*The exercise*: Extract every line of the data that contains the word "semicircle".

* START Data excerpts *

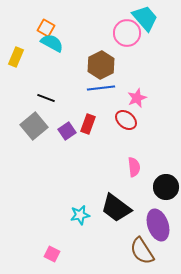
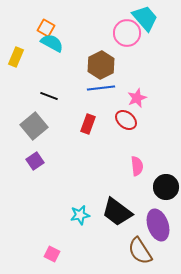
black line: moved 3 px right, 2 px up
purple square: moved 32 px left, 30 px down
pink semicircle: moved 3 px right, 1 px up
black trapezoid: moved 1 px right, 4 px down
brown semicircle: moved 2 px left
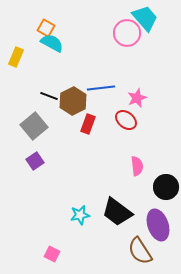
brown hexagon: moved 28 px left, 36 px down
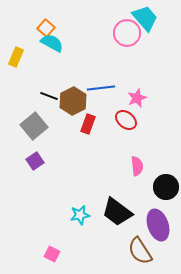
orange square: rotated 12 degrees clockwise
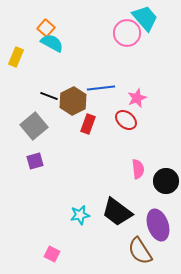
purple square: rotated 18 degrees clockwise
pink semicircle: moved 1 px right, 3 px down
black circle: moved 6 px up
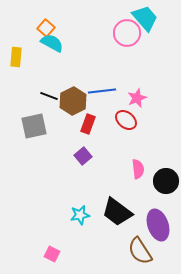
yellow rectangle: rotated 18 degrees counterclockwise
blue line: moved 1 px right, 3 px down
gray square: rotated 28 degrees clockwise
purple square: moved 48 px right, 5 px up; rotated 24 degrees counterclockwise
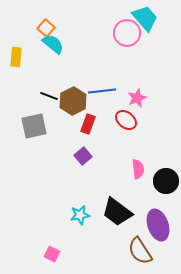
cyan semicircle: moved 1 px right, 1 px down; rotated 10 degrees clockwise
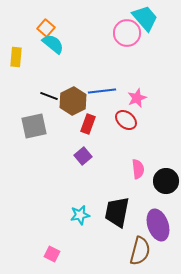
black trapezoid: rotated 64 degrees clockwise
brown semicircle: rotated 132 degrees counterclockwise
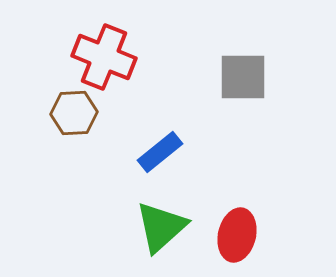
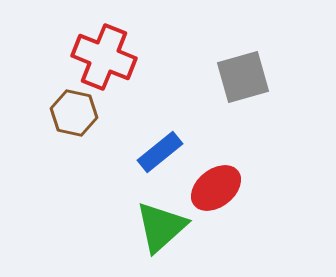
gray square: rotated 16 degrees counterclockwise
brown hexagon: rotated 15 degrees clockwise
red ellipse: moved 21 px left, 47 px up; rotated 39 degrees clockwise
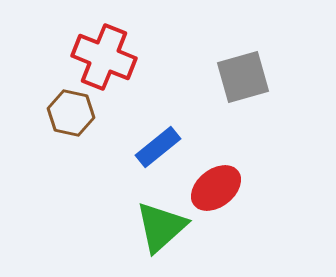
brown hexagon: moved 3 px left
blue rectangle: moved 2 px left, 5 px up
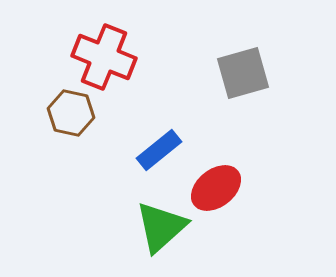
gray square: moved 4 px up
blue rectangle: moved 1 px right, 3 px down
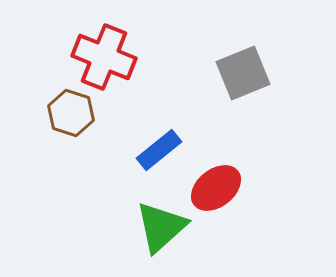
gray square: rotated 6 degrees counterclockwise
brown hexagon: rotated 6 degrees clockwise
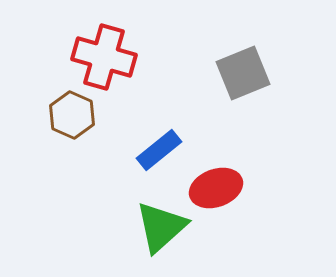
red cross: rotated 6 degrees counterclockwise
brown hexagon: moved 1 px right, 2 px down; rotated 6 degrees clockwise
red ellipse: rotated 18 degrees clockwise
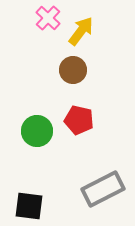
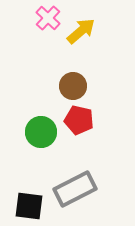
yellow arrow: rotated 12 degrees clockwise
brown circle: moved 16 px down
green circle: moved 4 px right, 1 px down
gray rectangle: moved 28 px left
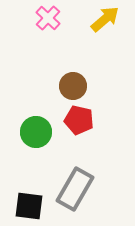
yellow arrow: moved 24 px right, 12 px up
green circle: moved 5 px left
gray rectangle: rotated 33 degrees counterclockwise
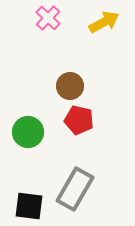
yellow arrow: moved 1 px left, 3 px down; rotated 12 degrees clockwise
brown circle: moved 3 px left
green circle: moved 8 px left
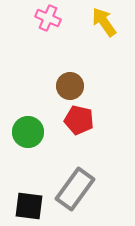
pink cross: rotated 20 degrees counterclockwise
yellow arrow: rotated 96 degrees counterclockwise
gray rectangle: rotated 6 degrees clockwise
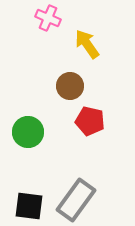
yellow arrow: moved 17 px left, 22 px down
red pentagon: moved 11 px right, 1 px down
gray rectangle: moved 1 px right, 11 px down
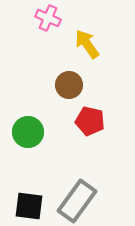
brown circle: moved 1 px left, 1 px up
gray rectangle: moved 1 px right, 1 px down
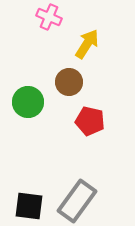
pink cross: moved 1 px right, 1 px up
yellow arrow: rotated 68 degrees clockwise
brown circle: moved 3 px up
green circle: moved 30 px up
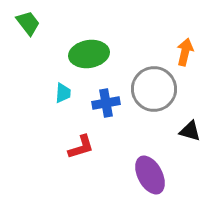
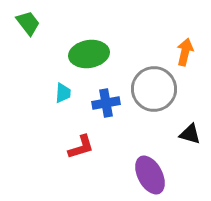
black triangle: moved 3 px down
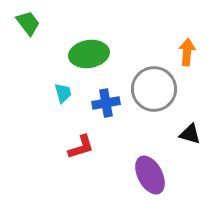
orange arrow: moved 2 px right; rotated 8 degrees counterclockwise
cyan trapezoid: rotated 20 degrees counterclockwise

* END Data excerpts *

*Solution to this problem*:
pink semicircle: moved 3 px right, 1 px up
brown semicircle: moved 2 px left
pink semicircle: moved 1 px right, 3 px down
cyan semicircle: moved 1 px right, 1 px down; rotated 10 degrees clockwise
brown semicircle: rotated 132 degrees counterclockwise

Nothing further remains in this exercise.